[Collection entries]
****************

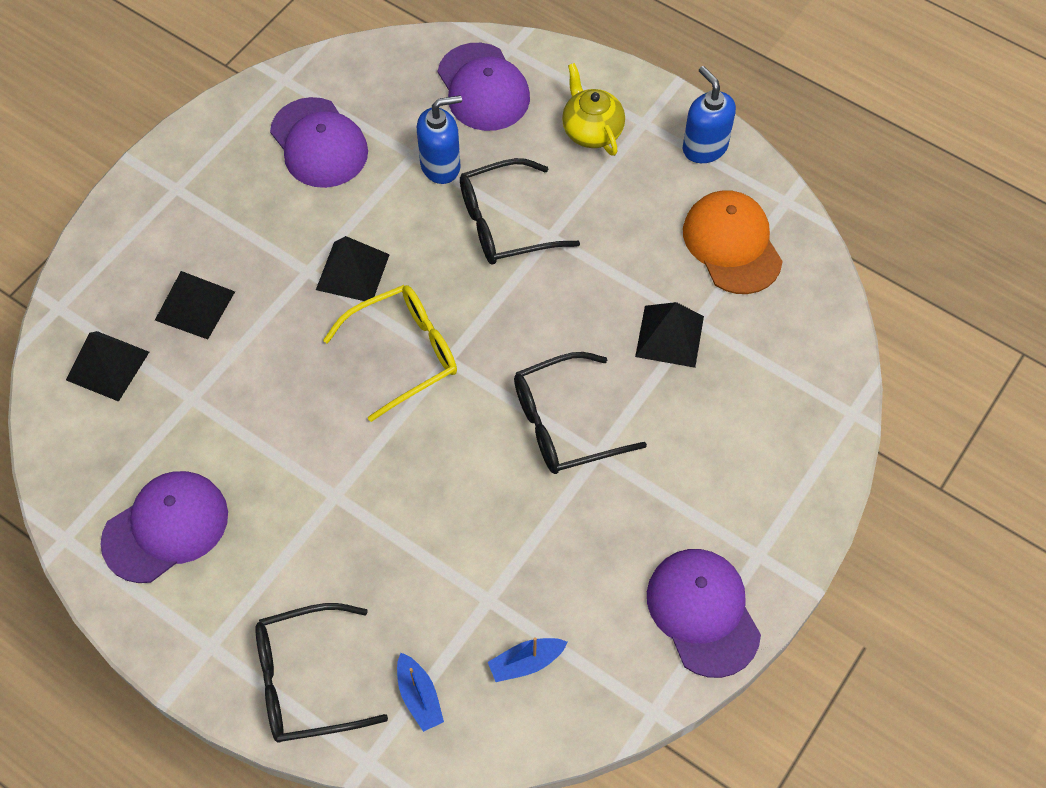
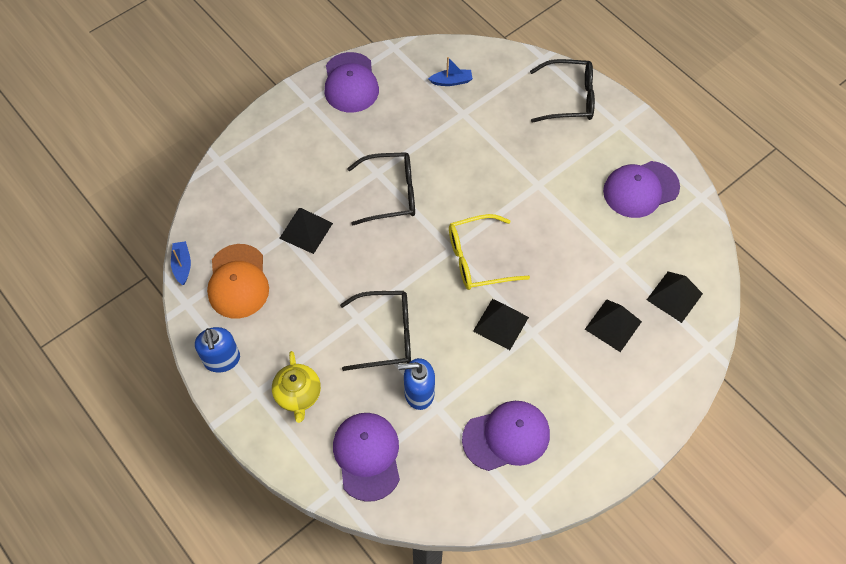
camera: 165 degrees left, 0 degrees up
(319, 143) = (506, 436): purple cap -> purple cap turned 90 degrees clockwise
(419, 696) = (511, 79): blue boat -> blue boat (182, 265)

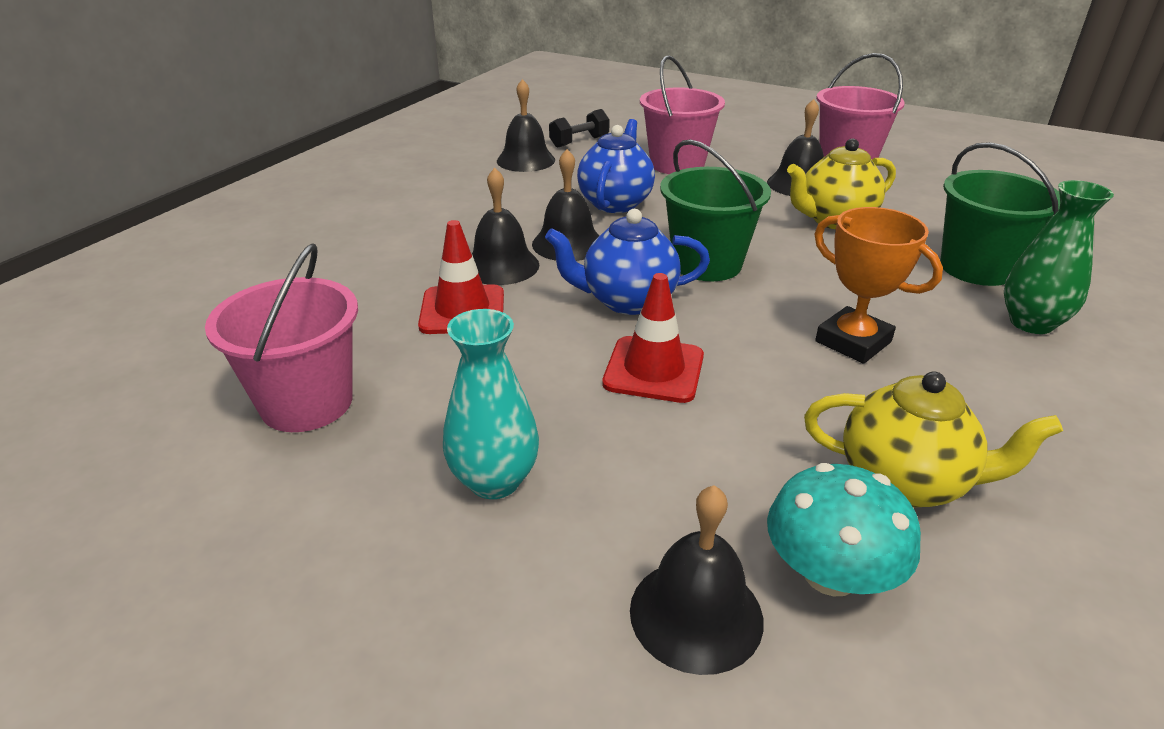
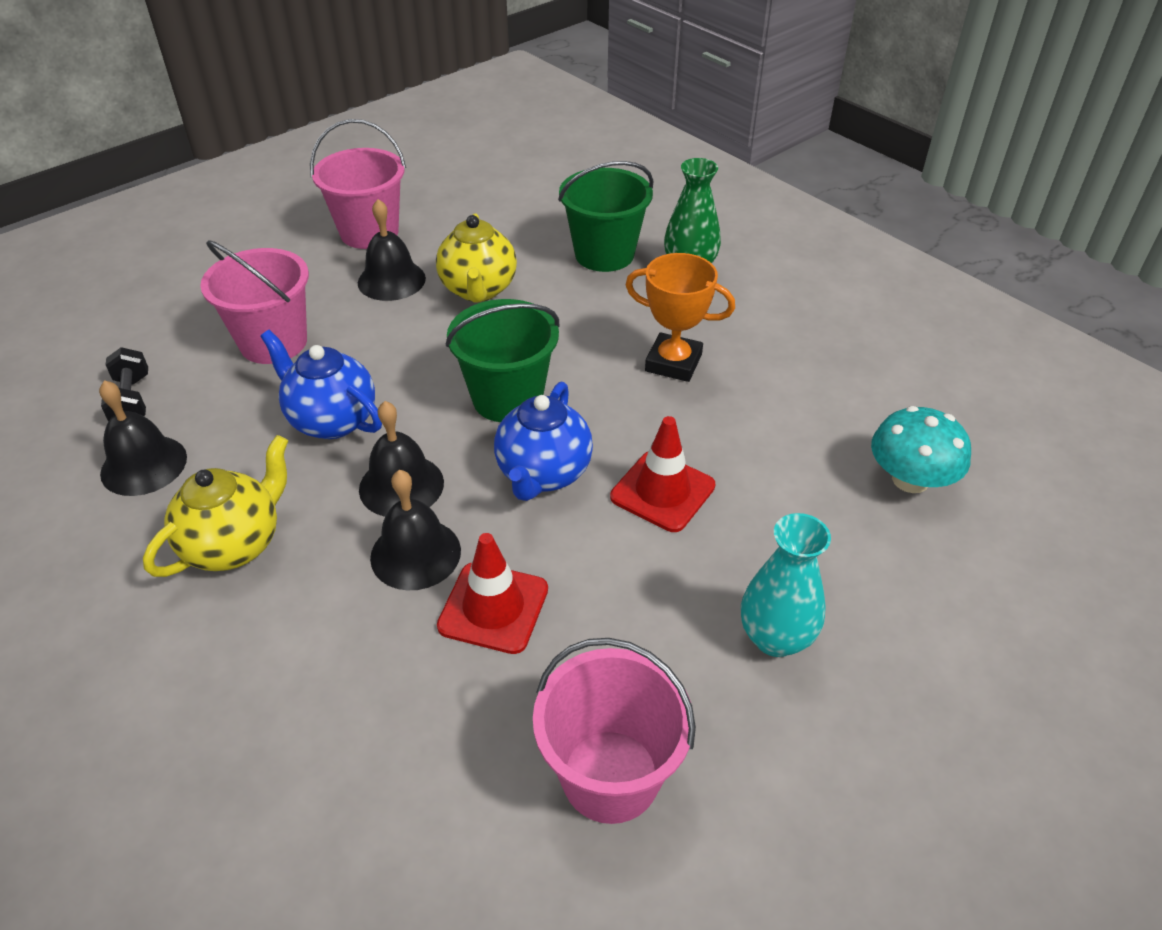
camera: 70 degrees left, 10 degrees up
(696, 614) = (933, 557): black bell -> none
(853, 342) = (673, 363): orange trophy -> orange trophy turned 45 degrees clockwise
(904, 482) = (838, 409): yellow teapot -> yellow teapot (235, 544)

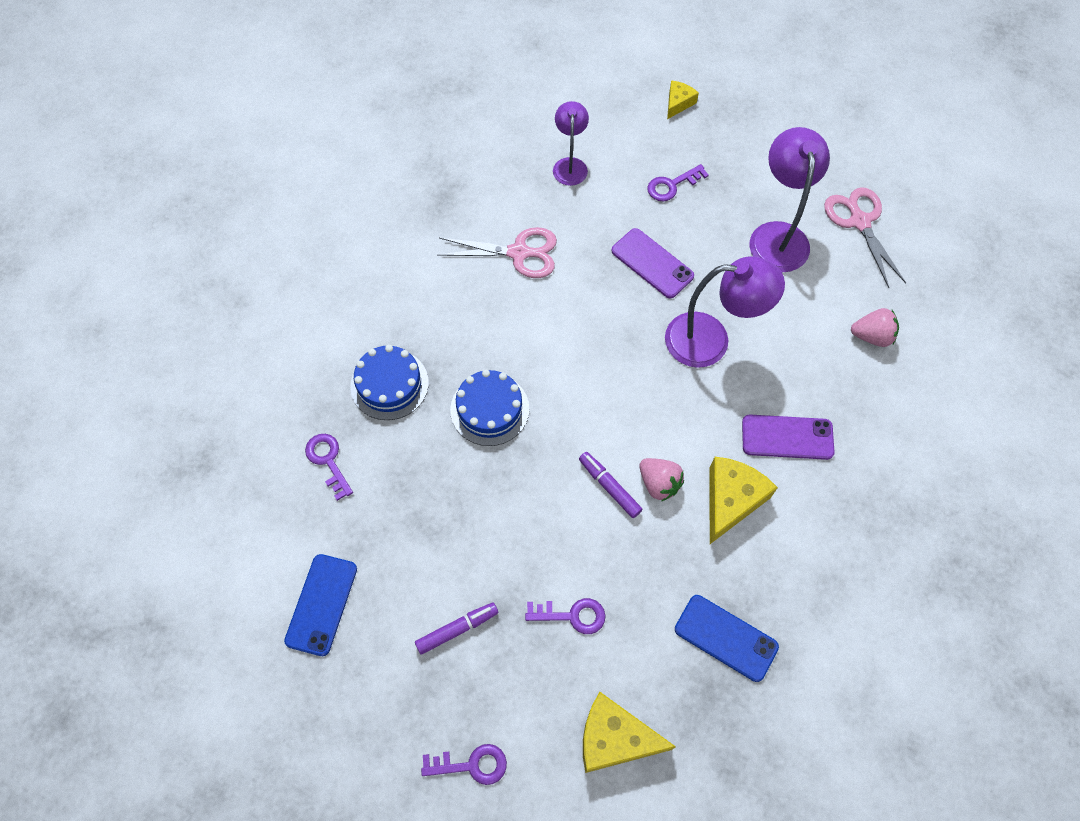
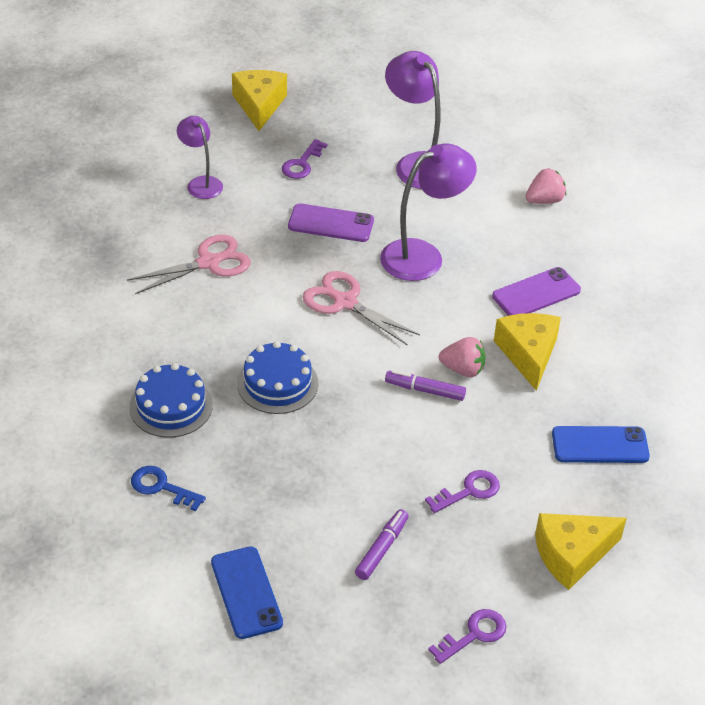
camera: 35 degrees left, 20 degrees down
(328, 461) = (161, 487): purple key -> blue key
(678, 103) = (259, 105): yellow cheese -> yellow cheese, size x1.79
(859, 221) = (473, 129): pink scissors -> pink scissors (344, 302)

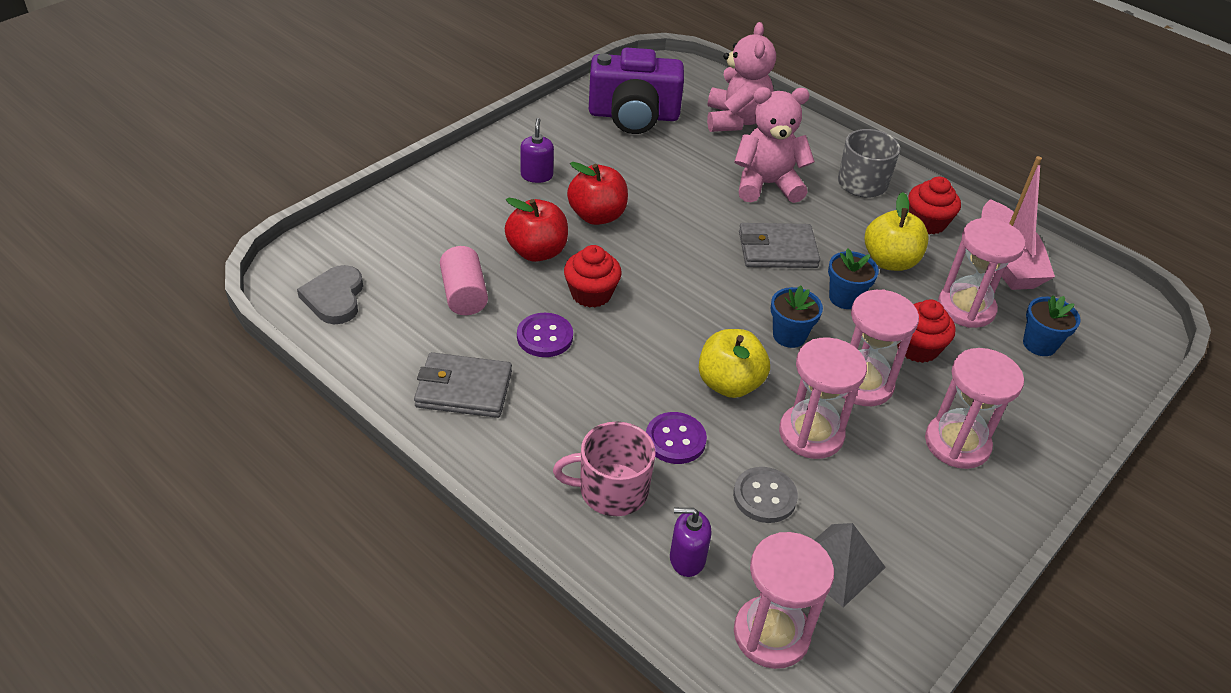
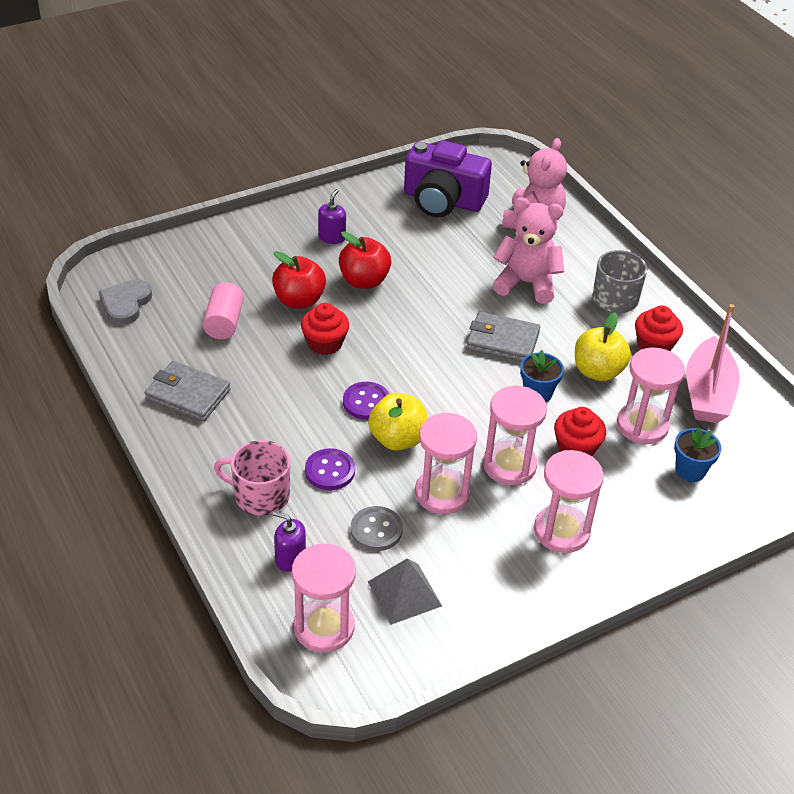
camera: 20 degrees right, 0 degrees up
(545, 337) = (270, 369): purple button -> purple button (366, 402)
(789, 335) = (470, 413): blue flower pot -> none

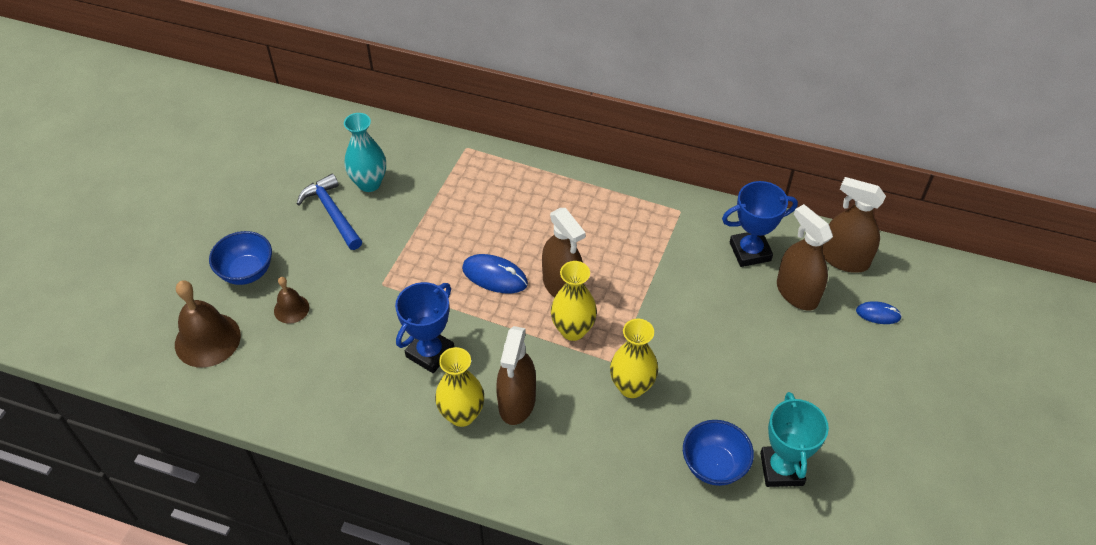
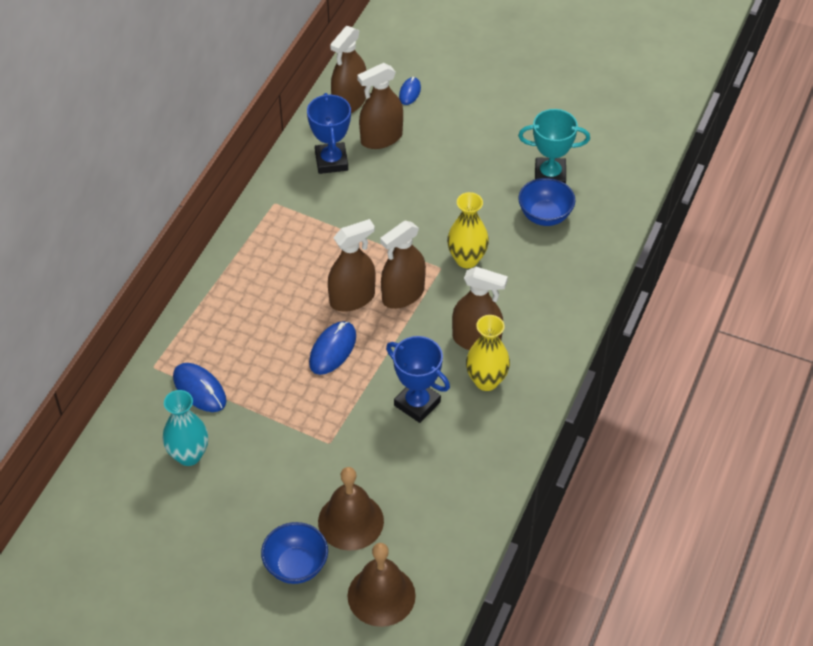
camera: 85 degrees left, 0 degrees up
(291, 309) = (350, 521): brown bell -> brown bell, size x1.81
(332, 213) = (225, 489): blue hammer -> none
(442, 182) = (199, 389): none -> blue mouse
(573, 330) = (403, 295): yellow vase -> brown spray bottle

****************

Each line of the entries above that includes "none" counts once; state how many such lines there are, with the number as the only answer.

Exercise answer: 4